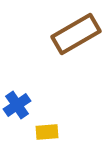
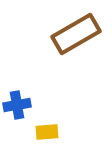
blue cross: rotated 24 degrees clockwise
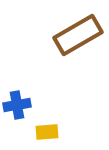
brown rectangle: moved 2 px right, 1 px down
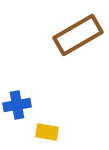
yellow rectangle: rotated 15 degrees clockwise
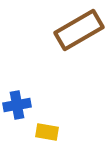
brown rectangle: moved 1 px right, 5 px up
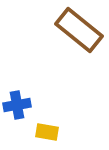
brown rectangle: rotated 69 degrees clockwise
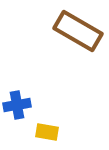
brown rectangle: moved 1 px left, 1 px down; rotated 9 degrees counterclockwise
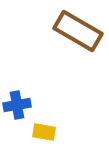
yellow rectangle: moved 3 px left
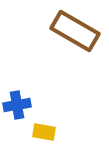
brown rectangle: moved 3 px left
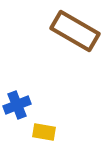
blue cross: rotated 12 degrees counterclockwise
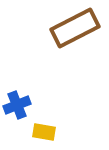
brown rectangle: moved 3 px up; rotated 57 degrees counterclockwise
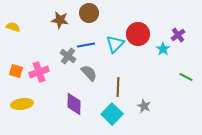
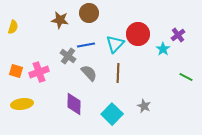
yellow semicircle: rotated 88 degrees clockwise
brown line: moved 14 px up
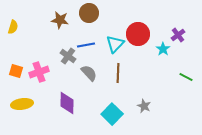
purple diamond: moved 7 px left, 1 px up
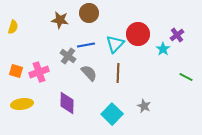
purple cross: moved 1 px left
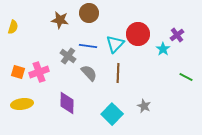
blue line: moved 2 px right, 1 px down; rotated 18 degrees clockwise
orange square: moved 2 px right, 1 px down
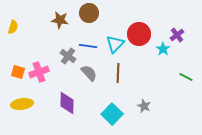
red circle: moved 1 px right
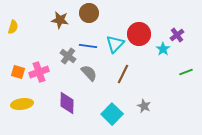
━━━━━━━━━━━━━━━━━━━━━━━━━━━━━━
» Task statement
Render every line of the data above as a numbered list, omitting the pictures and any blank lines.

» Solved problem
1. blue cross: rotated 24 degrees clockwise
2. brown rectangle: moved 2 px right, 1 px down
3. yellow rectangle: rotated 15 degrees clockwise
4. brown rectangle: moved 1 px right, 5 px up
5. brown rectangle: rotated 69 degrees clockwise
6. brown rectangle: moved 1 px left, 1 px down; rotated 9 degrees counterclockwise
7. yellow rectangle: moved 3 px left
8. brown rectangle: moved 3 px left
9. blue cross: rotated 12 degrees counterclockwise
10. brown rectangle: moved 3 px up; rotated 57 degrees counterclockwise
11. yellow semicircle: rotated 88 degrees clockwise
12. brown line: moved 14 px up
13. purple diamond: moved 7 px left, 1 px up
14. purple cross: moved 1 px left
15. blue line: moved 2 px right, 1 px down; rotated 18 degrees clockwise
16. orange square: moved 2 px right, 1 px down
17. red circle: moved 1 px right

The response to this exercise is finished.